===== Task data

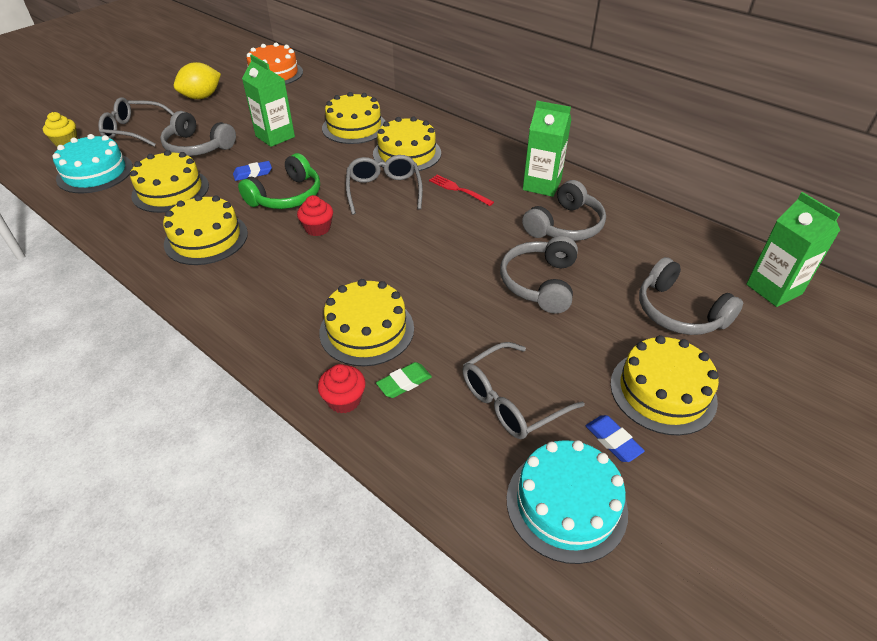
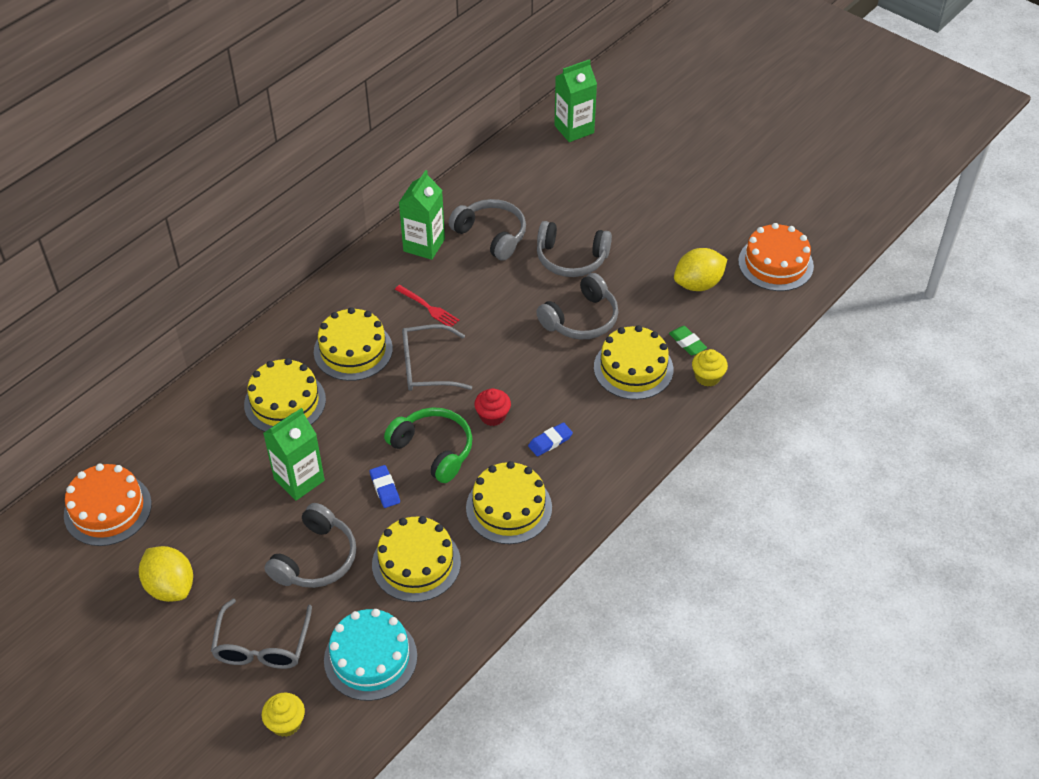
camera: 90 degrees left, 5 degrees up
(344, 400) = (707, 377): red cupcake -> yellow cupcake
(458, 190) = (428, 307): red fork -> red fork turned 90 degrees counterclockwise
(511, 401) = (698, 284): grey glasses -> yellow lemon
(566, 504) = (775, 263): turquoise cake -> orange cake
(613, 441) = (725, 236): blue eraser -> blue eraser (550, 441)
(662, 391) = (681, 206): yellow cake -> none
(679, 312) = (601, 184): grey headphones -> grey headphones (581, 319)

==========

[Work request] Would you return the records exactly, keeping out every picture?

[Solved exercise]
camera: 90 degrees left, 5 degrees up
(344, 400) = (707, 377): red cupcake -> yellow cupcake
(458, 190) = (428, 307): red fork -> red fork turned 90 degrees counterclockwise
(511, 401) = (698, 284): grey glasses -> yellow lemon
(566, 504) = (775, 263): turquoise cake -> orange cake
(613, 441) = (725, 236): blue eraser -> blue eraser (550, 441)
(662, 391) = (681, 206): yellow cake -> none
(679, 312) = (601, 184): grey headphones -> grey headphones (581, 319)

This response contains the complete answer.